(What is being asked): Reproduce the whole listing, keeping every character the same.

== Provided data ==

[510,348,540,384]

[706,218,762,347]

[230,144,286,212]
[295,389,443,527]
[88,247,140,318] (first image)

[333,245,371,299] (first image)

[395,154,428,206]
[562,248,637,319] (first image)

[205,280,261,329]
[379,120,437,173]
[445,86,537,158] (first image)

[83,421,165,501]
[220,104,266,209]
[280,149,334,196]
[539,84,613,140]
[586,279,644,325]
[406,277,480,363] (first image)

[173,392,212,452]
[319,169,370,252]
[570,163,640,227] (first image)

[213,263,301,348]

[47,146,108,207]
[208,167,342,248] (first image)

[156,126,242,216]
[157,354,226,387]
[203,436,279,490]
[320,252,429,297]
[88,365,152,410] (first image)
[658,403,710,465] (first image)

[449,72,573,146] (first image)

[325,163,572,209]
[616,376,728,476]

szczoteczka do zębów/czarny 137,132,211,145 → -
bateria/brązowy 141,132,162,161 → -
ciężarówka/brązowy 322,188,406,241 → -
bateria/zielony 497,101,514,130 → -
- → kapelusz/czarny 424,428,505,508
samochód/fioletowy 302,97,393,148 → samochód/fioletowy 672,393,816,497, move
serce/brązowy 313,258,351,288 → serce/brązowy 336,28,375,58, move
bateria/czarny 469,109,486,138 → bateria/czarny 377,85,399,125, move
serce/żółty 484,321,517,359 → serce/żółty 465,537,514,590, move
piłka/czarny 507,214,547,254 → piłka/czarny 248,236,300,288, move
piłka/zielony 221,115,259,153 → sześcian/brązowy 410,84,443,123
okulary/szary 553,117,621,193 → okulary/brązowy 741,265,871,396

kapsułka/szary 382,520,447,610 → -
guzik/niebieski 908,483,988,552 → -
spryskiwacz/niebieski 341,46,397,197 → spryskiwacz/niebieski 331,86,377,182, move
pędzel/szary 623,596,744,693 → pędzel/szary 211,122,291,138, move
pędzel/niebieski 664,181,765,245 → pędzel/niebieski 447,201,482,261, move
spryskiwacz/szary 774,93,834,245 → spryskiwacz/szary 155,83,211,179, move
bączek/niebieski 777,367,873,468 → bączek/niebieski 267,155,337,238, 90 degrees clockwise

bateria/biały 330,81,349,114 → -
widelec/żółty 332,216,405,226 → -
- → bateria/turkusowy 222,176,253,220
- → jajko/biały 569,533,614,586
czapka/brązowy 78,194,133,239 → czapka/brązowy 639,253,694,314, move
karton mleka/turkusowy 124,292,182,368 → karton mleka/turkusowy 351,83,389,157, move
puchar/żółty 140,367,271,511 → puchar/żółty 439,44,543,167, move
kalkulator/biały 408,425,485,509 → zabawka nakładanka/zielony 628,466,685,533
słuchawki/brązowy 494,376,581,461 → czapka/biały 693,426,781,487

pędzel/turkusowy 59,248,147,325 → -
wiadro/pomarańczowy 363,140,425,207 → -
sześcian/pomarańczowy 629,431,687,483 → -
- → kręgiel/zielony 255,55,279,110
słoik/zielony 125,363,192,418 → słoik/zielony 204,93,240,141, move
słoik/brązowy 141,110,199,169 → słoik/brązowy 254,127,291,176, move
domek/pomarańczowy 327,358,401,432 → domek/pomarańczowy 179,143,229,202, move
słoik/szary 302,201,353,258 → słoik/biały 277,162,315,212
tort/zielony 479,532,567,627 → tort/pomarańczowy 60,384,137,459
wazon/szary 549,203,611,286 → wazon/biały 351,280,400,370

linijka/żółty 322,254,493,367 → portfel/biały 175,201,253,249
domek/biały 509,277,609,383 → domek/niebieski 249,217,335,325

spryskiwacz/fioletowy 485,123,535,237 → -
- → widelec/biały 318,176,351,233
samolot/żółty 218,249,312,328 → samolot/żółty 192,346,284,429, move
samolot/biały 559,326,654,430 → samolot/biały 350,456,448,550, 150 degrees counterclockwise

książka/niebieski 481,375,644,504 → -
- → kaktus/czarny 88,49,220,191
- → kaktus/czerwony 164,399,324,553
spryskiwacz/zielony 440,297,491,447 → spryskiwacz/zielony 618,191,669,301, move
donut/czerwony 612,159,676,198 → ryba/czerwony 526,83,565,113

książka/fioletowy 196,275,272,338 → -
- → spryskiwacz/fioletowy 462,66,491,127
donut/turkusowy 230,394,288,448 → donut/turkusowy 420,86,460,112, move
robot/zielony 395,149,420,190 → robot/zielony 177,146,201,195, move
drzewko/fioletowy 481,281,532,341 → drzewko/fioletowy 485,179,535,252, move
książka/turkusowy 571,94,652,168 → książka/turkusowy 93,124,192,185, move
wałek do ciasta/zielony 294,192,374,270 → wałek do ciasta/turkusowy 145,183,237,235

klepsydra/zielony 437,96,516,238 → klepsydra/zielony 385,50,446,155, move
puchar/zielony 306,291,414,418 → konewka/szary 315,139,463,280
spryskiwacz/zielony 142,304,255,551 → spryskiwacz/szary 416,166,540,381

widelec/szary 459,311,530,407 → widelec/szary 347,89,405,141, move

===

(Exercise output):
[510,348,540,384]

[706,218,762,347]

[230,144,286,212]
[295,389,443,527]
[88,247,140,318] (first image)

[333,245,371,299] (first image)

[395,154,428,206]
[562,248,637,319] (first image)

[205,280,261,329]
[379,120,437,173]
[445,86,537,158] (first image)

[83,421,165,501]
[220,104,266,209]
[280,149,334,196]
[539,84,613,140]
[586,279,644,325]
[406,277,480,363] (first image)

[173,392,212,452]
[319,169,370,252]
[570,163,640,227] (first image)

[213,263,301,348]

[47,146,108,207]
[208,167,342,248] (first image)

[156,126,242,216]
[157,354,226,387]
[203,436,279,490]
[320,252,429,297]
[88,365,152,410] (first image)
[658,403,710,465] (first image)

[449,72,573,146] (first image)

[325,163,572,209]
[616,376,728,476]

szczoteczka do zębów/czarny 137,132,211,145 → -
bateria/brązowy 141,132,162,161 → -
ciężarówka/brązowy 322,188,406,241 → -
bateria/zielony 497,101,514,130 → -
- → kapelusz/czarny 424,428,505,508
samochód/fioletowy 302,97,393,148 → samochód/fioletowy 672,393,816,497, move
serce/brązowy 313,258,351,288 → serce/brązowy 336,28,375,58, move
bateria/czarny 469,109,486,138 → bateria/czarny 377,85,399,125, move
serce/żółty 484,321,517,359 → serce/żółty 465,537,514,590, move
piłka/czarny 507,214,547,254 → piłka/czarny 248,236,300,288, move
piłka/zielony 221,115,259,153 → sześcian/brązowy 410,84,443,123
okulary/szary 553,117,621,193 → okulary/brązowy 741,265,871,396

kapsułka/szary 382,520,447,610 → -
guzik/niebieski 908,483,988,552 → -
spryskiwacz/niebieski 341,46,397,197 → spryskiwacz/niebieski 331,86,377,182, move
pędzel/szary 623,596,744,693 → pędzel/szary 211,122,291,138, move
pędzel/niebieski 664,181,765,245 → pędzel/niebieski 447,201,482,261, move
spryskiwacz/szary 774,93,834,245 → spryskiwacz/szary 155,83,211,179, move
bączek/niebieski 777,367,873,468 → bączek/niebieski 267,155,337,238, 90 degrees clockwise

bateria/biały 330,81,349,114 → -
widelec/żółty 332,216,405,226 → -
- → bateria/turkusowy 222,176,253,220
- → jajko/biały 569,533,614,586
czapka/brązowy 78,194,133,239 → czapka/brązowy 639,253,694,314, move
karton mleka/turkusowy 124,292,182,368 → karton mleka/turkusowy 351,83,389,157, move
puchar/żółty 140,367,271,511 → puchar/żółty 439,44,543,167, move
kalkulator/biały 408,425,485,509 → zabawka nakładanka/zielony 628,466,685,533
słuchawki/brązowy 494,376,581,461 → czapka/biały 693,426,781,487

pędzel/turkusowy 59,248,147,325 → -
wiadro/pomarańczowy 363,140,425,207 → -
sześcian/pomarańczowy 629,431,687,483 → -
- → kręgiel/zielony 255,55,279,110
słoik/zielony 125,363,192,418 → słoik/zielony 204,93,240,141, move
słoik/brązowy 141,110,199,169 → słoik/brązowy 254,127,291,176, move
domek/pomarańczowy 327,358,401,432 → domek/pomarańczowy 179,143,229,202, move
słoik/szary 302,201,353,258 → słoik/biały 277,162,315,212
tort/zielony 479,532,567,627 → tort/pomarańczowy 60,384,137,459
wazon/szary 549,203,611,286 → wazon/biały 351,280,400,370

linijka/żółty 322,254,493,367 → portfel/biały 175,201,253,249
domek/biały 509,277,609,383 → domek/niebieski 249,217,335,325

spryskiwacz/fioletowy 485,123,535,237 → -
- → widelec/biały 318,176,351,233
samolot/żółty 218,249,312,328 → samolot/żółty 192,346,284,429, move
samolot/biały 559,326,654,430 → samolot/biały 350,456,448,550, 150 degrees counterclockwise

książka/niebieski 481,375,644,504 → -
- → kaktus/czarny 88,49,220,191
- → kaktus/czerwony 164,399,324,553
spryskiwacz/zielony 440,297,491,447 → spryskiwacz/zielony 618,191,669,301, move
donut/czerwony 612,159,676,198 → ryba/czerwony 526,83,565,113

książka/fioletowy 196,275,272,338 → -
- → spryskiwacz/fioletowy 462,66,491,127
donut/turkusowy 230,394,288,448 → donut/turkusowy 420,86,460,112, move
robot/zielony 395,149,420,190 → robot/zielony 177,146,201,195, move
drzewko/fioletowy 481,281,532,341 → drzewko/fioletowy 485,179,535,252, move
książka/turkusowy 571,94,652,168 → książka/turkusowy 93,124,192,185, move
wałek do ciasta/zielony 294,192,374,270 → wałek do ciasta/turkusowy 145,183,237,235

klepsydra/zielony 437,96,516,238 → klepsydra/zielony 385,50,446,155, move
puchar/zielony 306,291,414,418 → konewka/szary 315,139,463,280
spryskiwacz/zielony 142,304,255,551 → spryskiwacz/szary 416,166,540,381

widelec/szary 459,311,530,407 → widelec/szary 347,89,405,141, move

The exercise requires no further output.